● Records for processing
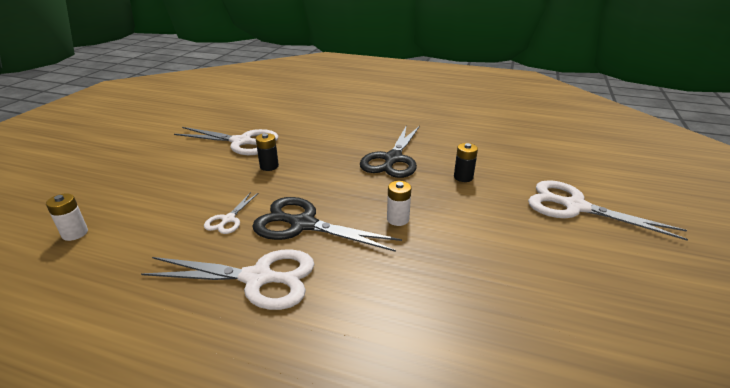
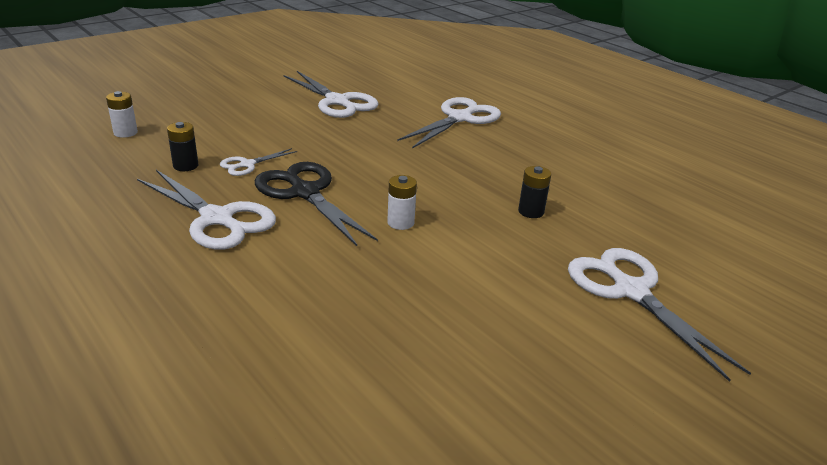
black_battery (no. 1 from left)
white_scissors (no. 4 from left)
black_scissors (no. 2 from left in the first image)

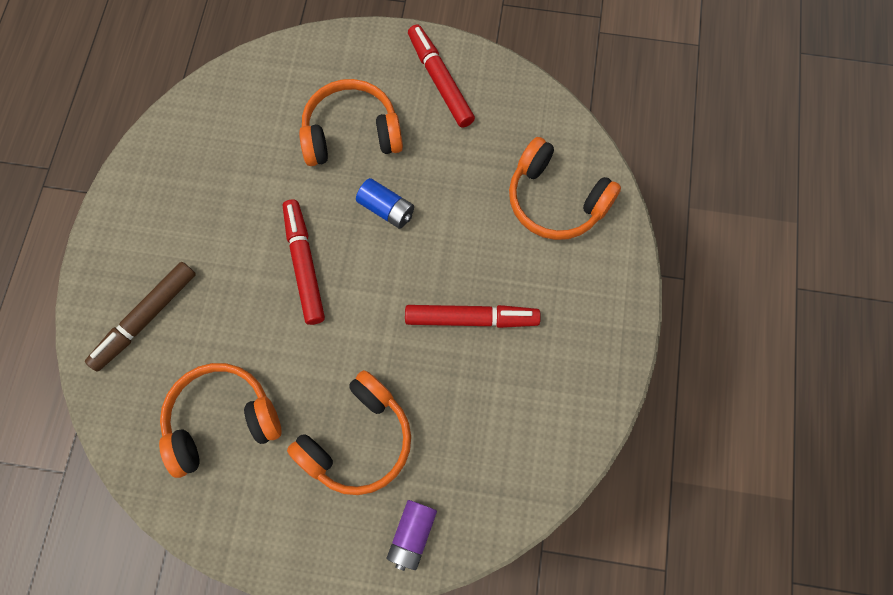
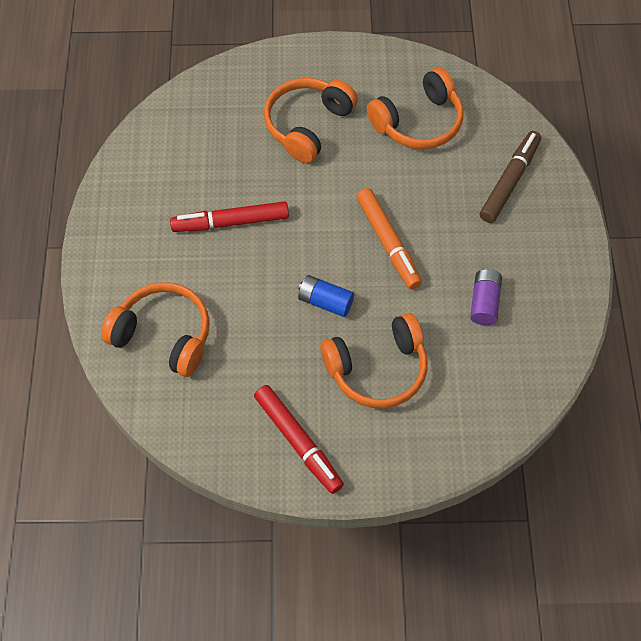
orange_marker
purple_battery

● Your task
Give back the listing exactly, with the pictures removed.

● Solution
black_battery (no. 1 from left)
white_scissors (no. 4 from left)
black_scissors (no. 2 from left in the first image)

orange_marker
purple_battery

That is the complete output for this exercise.